===== Input data

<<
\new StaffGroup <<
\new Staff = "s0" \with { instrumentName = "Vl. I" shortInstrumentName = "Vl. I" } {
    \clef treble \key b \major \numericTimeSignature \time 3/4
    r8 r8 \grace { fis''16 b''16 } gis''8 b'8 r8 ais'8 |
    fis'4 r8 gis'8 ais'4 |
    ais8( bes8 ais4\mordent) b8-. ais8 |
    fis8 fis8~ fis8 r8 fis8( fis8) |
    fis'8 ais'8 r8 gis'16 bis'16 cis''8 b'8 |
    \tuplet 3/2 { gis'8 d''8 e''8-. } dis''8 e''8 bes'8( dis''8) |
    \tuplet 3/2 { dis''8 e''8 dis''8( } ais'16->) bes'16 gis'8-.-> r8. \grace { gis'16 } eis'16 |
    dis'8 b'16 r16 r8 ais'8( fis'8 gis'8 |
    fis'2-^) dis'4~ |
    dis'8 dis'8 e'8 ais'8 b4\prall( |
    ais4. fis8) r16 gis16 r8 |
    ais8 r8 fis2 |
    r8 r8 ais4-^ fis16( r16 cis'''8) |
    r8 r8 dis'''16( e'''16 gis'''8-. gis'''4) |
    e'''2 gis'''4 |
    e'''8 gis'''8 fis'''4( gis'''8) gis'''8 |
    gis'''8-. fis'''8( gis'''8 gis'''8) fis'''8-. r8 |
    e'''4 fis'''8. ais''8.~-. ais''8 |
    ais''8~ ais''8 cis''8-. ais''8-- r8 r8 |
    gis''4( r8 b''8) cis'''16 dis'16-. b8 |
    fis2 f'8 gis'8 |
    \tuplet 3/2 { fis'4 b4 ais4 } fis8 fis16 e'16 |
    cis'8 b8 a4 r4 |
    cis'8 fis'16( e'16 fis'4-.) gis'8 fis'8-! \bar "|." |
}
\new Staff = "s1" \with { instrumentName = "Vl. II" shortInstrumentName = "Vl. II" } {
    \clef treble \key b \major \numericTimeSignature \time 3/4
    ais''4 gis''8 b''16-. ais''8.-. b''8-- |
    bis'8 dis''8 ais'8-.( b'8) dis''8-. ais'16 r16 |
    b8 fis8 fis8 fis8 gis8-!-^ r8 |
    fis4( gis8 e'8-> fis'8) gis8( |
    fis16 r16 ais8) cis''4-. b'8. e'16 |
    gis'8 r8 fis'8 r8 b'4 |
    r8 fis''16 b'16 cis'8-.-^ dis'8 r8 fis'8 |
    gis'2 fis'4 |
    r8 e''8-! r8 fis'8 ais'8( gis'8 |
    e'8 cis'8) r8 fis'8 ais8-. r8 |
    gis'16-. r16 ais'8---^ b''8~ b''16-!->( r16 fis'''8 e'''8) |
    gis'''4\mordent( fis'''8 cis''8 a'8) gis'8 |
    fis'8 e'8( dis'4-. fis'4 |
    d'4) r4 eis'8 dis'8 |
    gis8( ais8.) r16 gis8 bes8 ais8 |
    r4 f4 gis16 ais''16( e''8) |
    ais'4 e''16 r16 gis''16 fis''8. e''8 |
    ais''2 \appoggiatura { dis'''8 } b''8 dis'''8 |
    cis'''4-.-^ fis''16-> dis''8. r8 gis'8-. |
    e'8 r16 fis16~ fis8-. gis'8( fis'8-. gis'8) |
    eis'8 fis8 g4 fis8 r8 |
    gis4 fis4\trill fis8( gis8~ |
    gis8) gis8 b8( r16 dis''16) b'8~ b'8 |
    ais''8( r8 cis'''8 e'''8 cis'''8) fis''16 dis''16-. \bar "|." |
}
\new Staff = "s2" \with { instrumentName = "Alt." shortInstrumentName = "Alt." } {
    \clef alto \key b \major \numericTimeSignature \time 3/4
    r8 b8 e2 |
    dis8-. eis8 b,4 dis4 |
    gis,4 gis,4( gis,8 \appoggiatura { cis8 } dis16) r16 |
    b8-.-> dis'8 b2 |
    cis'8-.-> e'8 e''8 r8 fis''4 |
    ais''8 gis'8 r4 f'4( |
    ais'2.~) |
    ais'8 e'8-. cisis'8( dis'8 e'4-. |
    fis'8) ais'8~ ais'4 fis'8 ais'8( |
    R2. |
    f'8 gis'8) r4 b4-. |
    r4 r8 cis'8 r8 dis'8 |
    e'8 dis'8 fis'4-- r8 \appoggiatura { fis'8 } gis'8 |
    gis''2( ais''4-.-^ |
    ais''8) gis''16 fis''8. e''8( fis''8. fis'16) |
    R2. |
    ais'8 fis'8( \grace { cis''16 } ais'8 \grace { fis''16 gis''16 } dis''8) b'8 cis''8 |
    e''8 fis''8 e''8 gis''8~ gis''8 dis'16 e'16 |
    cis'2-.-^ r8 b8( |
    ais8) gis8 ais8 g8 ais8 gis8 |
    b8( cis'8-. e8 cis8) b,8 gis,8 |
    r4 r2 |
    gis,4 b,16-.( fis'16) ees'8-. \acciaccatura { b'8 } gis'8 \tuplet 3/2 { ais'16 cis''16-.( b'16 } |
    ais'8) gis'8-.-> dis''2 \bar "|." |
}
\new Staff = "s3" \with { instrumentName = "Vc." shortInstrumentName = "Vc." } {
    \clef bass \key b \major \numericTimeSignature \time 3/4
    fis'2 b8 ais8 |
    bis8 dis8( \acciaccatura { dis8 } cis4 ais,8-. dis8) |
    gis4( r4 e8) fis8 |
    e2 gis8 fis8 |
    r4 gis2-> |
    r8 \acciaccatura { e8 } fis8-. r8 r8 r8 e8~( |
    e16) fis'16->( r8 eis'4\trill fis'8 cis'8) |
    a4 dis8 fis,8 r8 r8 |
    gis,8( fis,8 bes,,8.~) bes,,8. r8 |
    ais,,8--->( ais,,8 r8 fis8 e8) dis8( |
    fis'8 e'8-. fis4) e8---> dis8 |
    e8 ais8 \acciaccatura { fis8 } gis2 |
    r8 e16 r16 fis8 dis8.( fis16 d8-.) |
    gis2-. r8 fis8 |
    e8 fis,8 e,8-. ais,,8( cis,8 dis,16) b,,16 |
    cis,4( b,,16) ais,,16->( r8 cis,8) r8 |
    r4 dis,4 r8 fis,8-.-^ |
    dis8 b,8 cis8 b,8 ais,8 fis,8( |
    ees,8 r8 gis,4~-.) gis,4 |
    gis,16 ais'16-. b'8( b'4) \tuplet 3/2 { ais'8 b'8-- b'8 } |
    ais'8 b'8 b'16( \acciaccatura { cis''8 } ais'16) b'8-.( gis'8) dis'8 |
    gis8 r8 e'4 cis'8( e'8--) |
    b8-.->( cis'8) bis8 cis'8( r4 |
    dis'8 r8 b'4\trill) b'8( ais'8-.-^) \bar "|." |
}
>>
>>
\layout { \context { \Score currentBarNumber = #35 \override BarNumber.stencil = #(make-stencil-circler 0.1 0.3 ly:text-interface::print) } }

==========
===== Input data

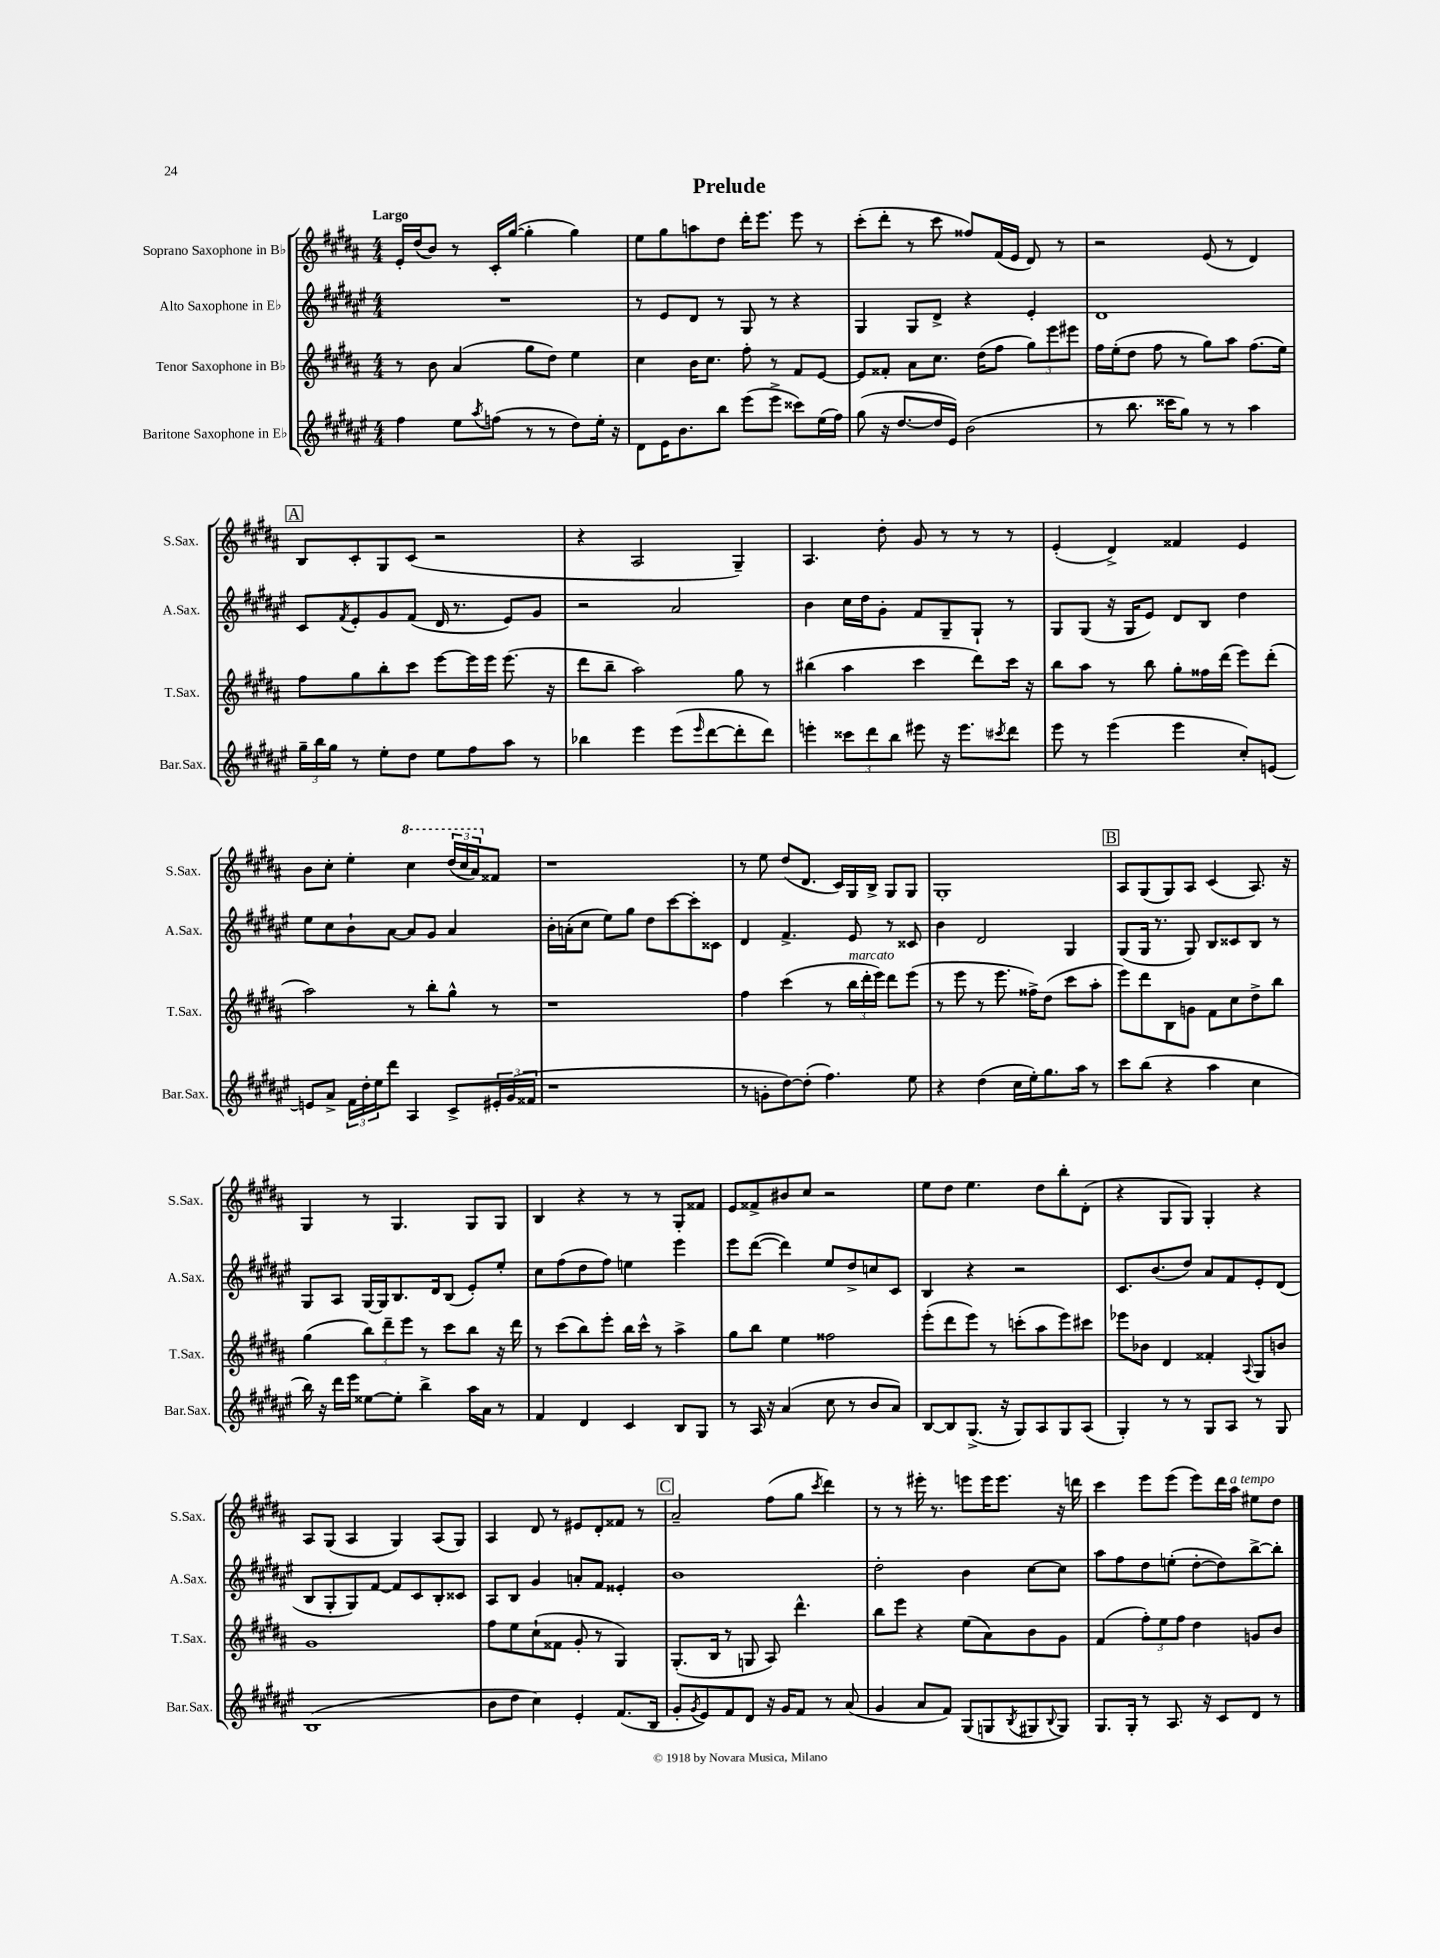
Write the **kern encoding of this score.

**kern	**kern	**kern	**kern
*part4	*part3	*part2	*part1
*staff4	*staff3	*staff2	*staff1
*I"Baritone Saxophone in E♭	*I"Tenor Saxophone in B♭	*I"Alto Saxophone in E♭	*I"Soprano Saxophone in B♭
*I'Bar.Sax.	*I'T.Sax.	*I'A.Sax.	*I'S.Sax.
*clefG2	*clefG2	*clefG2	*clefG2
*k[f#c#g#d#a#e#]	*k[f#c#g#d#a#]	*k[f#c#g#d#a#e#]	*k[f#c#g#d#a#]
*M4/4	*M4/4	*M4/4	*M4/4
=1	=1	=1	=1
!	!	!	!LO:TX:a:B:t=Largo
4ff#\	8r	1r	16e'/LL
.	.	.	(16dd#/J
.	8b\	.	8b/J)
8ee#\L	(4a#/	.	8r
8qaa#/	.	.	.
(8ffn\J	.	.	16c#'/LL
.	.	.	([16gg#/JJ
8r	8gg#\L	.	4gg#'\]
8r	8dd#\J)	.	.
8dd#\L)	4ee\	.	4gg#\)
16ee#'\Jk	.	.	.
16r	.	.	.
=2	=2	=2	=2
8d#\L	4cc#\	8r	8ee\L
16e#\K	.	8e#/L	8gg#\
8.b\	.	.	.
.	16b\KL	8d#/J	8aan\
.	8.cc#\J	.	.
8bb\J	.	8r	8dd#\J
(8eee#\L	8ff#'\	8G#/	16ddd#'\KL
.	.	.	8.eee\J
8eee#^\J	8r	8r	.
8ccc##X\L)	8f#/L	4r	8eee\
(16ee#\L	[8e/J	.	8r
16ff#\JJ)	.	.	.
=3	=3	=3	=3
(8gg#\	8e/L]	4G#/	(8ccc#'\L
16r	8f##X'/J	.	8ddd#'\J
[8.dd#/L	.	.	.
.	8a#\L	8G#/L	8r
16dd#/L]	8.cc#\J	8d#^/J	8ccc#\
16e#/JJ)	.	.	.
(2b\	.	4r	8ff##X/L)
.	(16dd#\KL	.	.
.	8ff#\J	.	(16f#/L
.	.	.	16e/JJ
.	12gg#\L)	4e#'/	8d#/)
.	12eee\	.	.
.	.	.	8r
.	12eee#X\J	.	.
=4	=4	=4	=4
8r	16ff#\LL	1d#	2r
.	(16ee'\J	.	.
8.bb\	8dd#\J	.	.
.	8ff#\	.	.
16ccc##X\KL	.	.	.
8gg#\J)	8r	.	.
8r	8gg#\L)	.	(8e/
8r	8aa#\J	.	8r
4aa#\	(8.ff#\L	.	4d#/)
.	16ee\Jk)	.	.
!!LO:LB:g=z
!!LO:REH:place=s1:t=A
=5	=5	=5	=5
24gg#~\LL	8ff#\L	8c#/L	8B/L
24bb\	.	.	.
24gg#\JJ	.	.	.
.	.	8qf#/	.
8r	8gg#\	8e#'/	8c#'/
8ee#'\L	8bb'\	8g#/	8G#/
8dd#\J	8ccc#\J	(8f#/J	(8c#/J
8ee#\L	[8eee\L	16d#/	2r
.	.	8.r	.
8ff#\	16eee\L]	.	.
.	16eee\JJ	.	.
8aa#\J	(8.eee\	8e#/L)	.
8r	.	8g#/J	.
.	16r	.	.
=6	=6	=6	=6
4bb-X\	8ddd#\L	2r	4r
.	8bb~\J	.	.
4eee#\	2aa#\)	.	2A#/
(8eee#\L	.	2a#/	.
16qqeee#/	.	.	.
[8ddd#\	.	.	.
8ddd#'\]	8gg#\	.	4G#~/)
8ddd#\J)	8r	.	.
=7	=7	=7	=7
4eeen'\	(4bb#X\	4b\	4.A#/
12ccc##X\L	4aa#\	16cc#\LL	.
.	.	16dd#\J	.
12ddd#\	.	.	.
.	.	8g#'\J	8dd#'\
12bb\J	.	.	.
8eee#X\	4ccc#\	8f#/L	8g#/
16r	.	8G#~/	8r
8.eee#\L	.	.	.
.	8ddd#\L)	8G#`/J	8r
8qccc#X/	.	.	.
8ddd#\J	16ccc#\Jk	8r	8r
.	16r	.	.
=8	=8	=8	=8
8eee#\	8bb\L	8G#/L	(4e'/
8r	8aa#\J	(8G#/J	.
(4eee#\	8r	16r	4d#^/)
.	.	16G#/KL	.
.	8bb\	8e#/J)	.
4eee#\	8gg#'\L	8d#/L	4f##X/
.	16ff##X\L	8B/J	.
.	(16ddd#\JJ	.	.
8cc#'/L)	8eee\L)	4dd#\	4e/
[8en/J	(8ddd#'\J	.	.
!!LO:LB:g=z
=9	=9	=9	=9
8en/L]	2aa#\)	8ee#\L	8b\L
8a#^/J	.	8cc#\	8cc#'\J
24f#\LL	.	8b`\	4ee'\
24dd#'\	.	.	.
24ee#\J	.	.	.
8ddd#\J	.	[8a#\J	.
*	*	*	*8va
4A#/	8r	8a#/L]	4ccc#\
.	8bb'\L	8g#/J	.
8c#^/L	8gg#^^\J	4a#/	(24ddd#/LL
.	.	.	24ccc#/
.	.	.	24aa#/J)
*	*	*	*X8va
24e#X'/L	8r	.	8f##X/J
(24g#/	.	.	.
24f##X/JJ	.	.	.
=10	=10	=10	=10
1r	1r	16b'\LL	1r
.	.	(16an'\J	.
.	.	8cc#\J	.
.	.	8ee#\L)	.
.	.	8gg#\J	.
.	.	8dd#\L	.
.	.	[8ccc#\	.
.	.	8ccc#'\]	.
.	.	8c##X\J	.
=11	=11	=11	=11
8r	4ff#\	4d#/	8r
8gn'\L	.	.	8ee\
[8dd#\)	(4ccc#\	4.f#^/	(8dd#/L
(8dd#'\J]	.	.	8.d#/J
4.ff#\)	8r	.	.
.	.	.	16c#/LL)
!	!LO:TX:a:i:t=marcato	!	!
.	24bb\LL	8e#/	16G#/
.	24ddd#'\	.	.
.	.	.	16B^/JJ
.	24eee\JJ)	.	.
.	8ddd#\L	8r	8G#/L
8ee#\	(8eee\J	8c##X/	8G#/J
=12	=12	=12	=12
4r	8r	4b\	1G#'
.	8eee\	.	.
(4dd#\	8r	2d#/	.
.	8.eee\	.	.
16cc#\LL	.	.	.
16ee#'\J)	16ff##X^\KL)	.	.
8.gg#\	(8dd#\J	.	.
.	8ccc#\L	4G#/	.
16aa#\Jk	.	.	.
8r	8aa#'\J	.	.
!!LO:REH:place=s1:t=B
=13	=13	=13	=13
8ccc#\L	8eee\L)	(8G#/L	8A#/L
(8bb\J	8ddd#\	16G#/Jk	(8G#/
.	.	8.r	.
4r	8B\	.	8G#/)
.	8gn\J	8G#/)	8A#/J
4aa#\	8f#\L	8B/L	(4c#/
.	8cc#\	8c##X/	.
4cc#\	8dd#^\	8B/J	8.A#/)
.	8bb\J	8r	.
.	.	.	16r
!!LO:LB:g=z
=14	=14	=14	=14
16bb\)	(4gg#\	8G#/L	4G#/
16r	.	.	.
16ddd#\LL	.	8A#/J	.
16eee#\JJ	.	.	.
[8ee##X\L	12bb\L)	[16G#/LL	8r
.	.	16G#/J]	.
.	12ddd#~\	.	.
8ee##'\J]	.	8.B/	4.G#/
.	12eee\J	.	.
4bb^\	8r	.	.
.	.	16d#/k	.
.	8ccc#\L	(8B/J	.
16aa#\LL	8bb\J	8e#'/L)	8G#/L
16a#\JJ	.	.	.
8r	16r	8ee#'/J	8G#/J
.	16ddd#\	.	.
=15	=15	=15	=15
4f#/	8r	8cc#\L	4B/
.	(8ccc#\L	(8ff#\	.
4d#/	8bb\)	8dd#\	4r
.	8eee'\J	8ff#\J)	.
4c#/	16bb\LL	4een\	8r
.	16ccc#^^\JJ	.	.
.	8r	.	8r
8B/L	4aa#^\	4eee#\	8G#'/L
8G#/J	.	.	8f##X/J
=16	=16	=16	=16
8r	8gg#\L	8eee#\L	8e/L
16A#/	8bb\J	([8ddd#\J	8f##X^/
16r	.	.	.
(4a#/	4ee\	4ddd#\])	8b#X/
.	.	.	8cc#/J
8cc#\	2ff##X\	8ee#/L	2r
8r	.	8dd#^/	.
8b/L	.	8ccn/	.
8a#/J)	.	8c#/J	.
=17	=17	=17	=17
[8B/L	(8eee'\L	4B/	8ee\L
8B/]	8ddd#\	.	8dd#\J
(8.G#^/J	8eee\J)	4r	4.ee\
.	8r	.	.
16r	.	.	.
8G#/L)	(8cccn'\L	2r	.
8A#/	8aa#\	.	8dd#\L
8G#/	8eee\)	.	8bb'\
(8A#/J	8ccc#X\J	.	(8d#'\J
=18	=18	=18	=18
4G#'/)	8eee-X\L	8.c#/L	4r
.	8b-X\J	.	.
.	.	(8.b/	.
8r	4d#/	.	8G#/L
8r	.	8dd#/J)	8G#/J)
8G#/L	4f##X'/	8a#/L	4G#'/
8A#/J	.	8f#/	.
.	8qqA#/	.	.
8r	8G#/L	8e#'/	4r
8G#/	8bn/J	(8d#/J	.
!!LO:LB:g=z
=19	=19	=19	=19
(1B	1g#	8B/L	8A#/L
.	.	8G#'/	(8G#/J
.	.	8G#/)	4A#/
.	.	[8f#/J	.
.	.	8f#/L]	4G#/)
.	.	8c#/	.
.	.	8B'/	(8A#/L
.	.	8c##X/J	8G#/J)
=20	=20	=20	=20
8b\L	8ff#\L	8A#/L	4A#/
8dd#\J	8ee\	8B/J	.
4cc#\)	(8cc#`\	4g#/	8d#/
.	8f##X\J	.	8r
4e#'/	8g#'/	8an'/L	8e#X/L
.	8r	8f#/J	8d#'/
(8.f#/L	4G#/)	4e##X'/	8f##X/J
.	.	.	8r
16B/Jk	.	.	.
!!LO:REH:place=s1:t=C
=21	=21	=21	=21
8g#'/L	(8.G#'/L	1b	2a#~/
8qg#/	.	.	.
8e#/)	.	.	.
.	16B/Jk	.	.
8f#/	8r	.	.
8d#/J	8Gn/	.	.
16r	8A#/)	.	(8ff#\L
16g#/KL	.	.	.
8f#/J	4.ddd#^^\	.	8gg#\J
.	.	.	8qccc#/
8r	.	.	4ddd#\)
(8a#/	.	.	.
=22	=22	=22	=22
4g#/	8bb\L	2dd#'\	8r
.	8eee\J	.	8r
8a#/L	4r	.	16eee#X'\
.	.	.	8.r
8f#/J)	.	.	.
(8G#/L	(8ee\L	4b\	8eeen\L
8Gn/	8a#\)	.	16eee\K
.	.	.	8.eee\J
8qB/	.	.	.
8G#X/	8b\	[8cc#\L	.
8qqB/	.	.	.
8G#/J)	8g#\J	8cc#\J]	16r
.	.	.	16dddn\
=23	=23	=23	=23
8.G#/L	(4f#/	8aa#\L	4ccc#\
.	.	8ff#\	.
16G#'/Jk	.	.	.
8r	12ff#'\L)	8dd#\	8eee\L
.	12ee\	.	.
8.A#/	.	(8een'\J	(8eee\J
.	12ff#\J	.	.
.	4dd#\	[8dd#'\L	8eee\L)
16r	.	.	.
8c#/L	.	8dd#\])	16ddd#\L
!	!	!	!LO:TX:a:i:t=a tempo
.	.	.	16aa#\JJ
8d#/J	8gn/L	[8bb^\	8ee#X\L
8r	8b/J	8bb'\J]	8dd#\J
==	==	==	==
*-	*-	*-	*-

==========

[Task goal] List every line of the material that contains the string "instrumentName". Case must match.

[Task output]
\new Staff = "s0" \with { instrumentName = "Vl. I" shortInstrumentName = "Vl. I" } {
\new Staff = "s1" \with { instrumentName = "Vl. II" shortInstrumentName = "Vl. II" } {
\new Staff = "s2" \with { instrumentName = "Alt." shortInstrumentName = "Alt." } {
\new Staff = "s3" \with { instrumentName = "Vc." shortInstrumentName = "Vc." } {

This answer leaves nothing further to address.